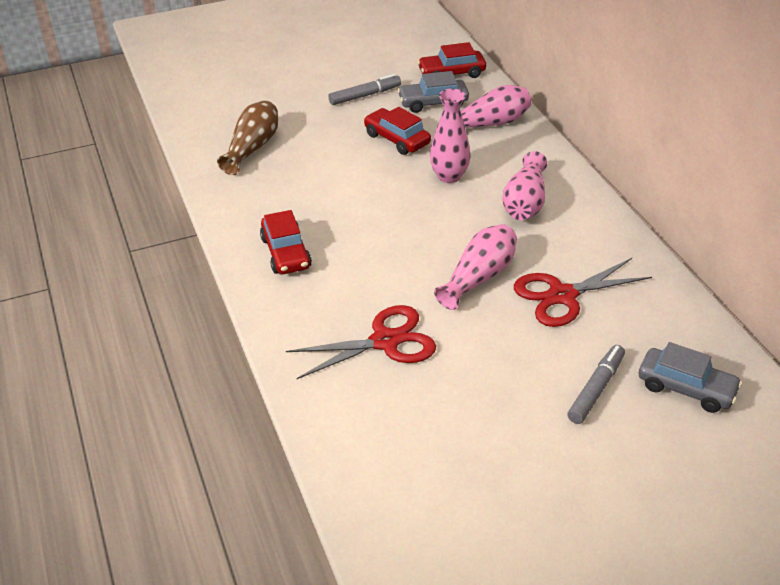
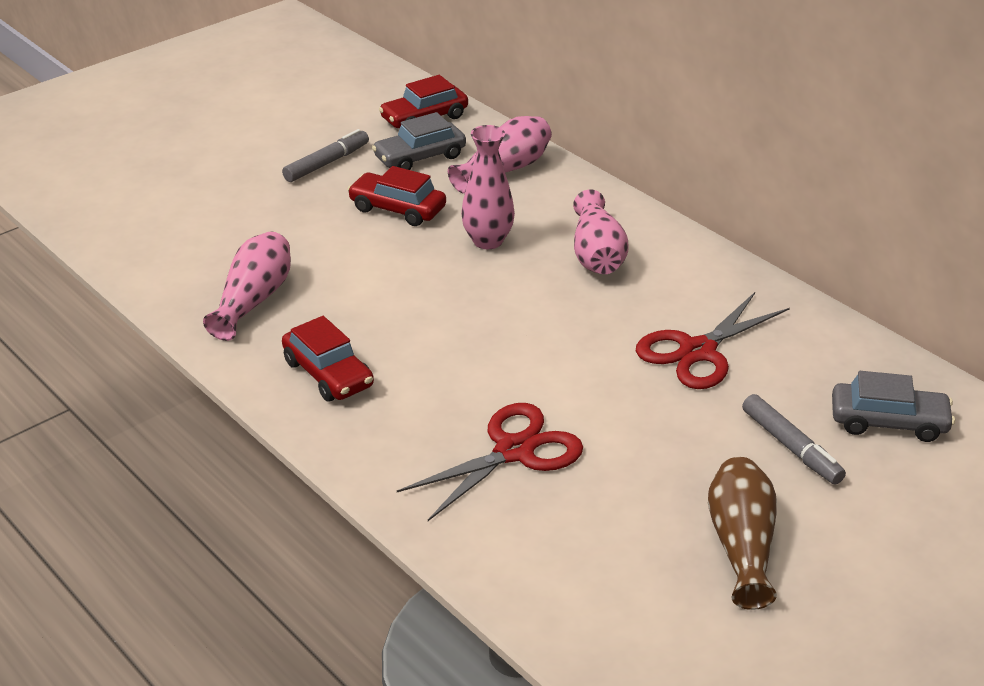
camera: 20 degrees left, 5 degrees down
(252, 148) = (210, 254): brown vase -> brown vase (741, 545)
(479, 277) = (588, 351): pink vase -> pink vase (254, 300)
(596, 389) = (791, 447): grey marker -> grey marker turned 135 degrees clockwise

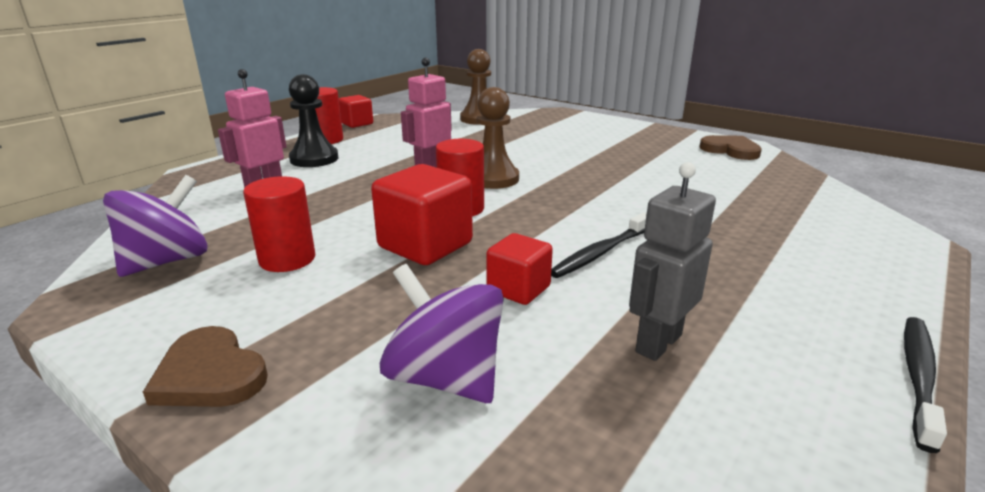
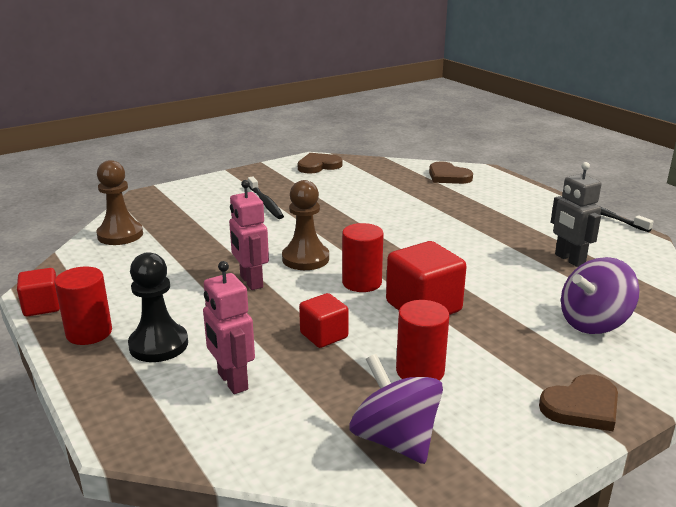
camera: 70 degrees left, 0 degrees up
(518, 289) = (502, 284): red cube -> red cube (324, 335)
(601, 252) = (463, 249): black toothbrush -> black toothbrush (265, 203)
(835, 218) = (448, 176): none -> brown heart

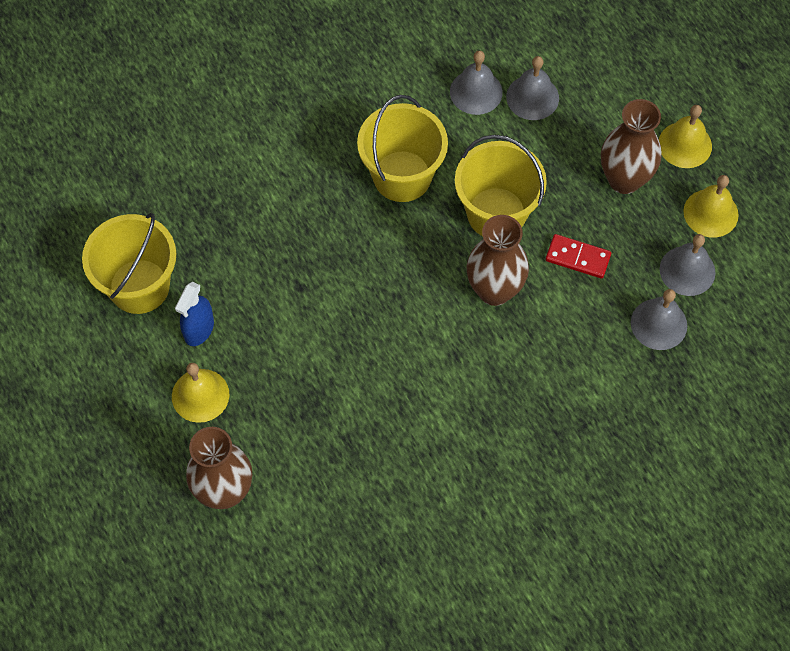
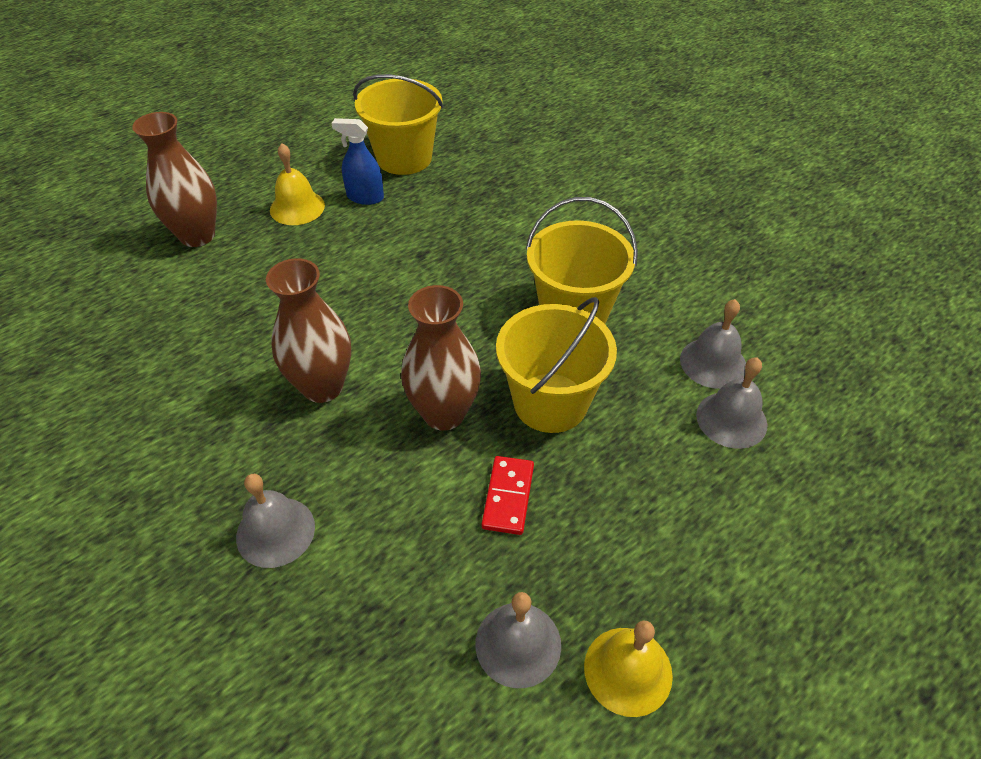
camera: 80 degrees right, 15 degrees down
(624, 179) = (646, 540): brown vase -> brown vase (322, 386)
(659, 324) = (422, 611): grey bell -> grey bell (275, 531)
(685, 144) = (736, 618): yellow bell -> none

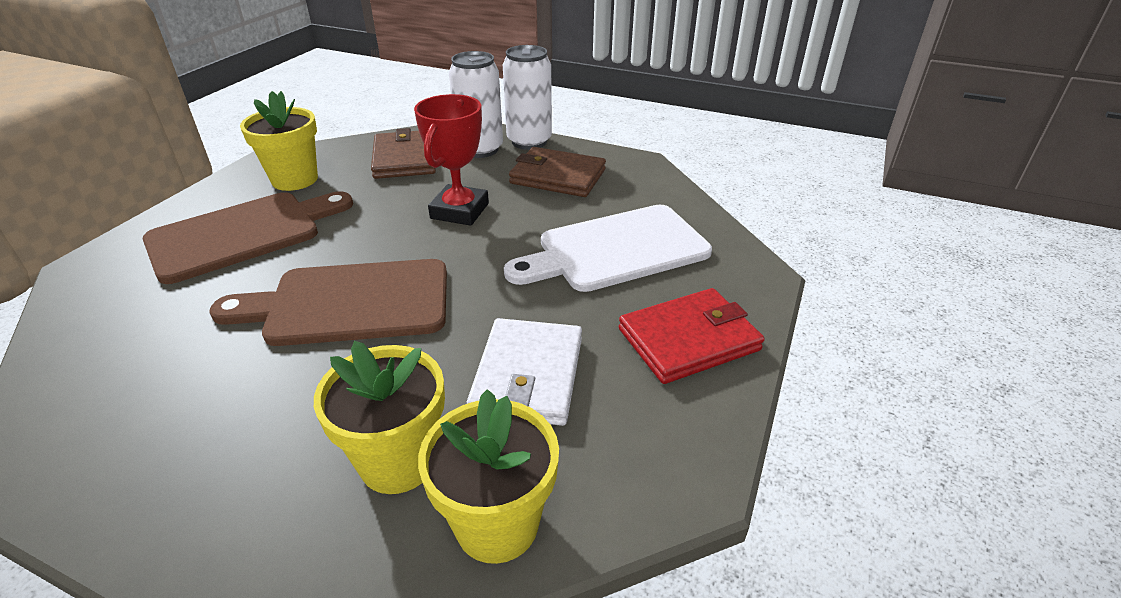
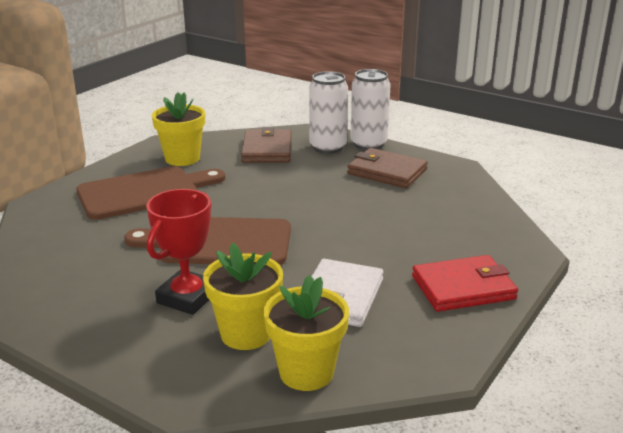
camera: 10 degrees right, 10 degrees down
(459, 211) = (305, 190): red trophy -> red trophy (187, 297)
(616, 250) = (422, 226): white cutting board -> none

═══

Write out all the records exactly, omitting the images.

▸ **RESPONSE BOX**:
camera: 20 degrees left, 5 degrees down
(252, 148) = (210, 254): brown vase -> brown vase (741, 545)
(479, 277) = (588, 351): pink vase -> pink vase (254, 300)
(596, 389) = (791, 447): grey marker -> grey marker turned 135 degrees clockwise

camera: 70 degrees left, 0 degrees up
(518, 289) = (502, 284): red cube -> red cube (324, 335)
(601, 252) = (463, 249): black toothbrush -> black toothbrush (265, 203)
(835, 218) = (448, 176): none -> brown heart

camera: 80 degrees right, 15 degrees down
(624, 179) = (646, 540): brown vase -> brown vase (322, 386)
(659, 324) = (422, 611): grey bell -> grey bell (275, 531)
(685, 144) = (736, 618): yellow bell -> none

camera: 10 degrees right, 10 degrees down
(459, 211) = (305, 190): red trophy -> red trophy (187, 297)
(616, 250) = (422, 226): white cutting board -> none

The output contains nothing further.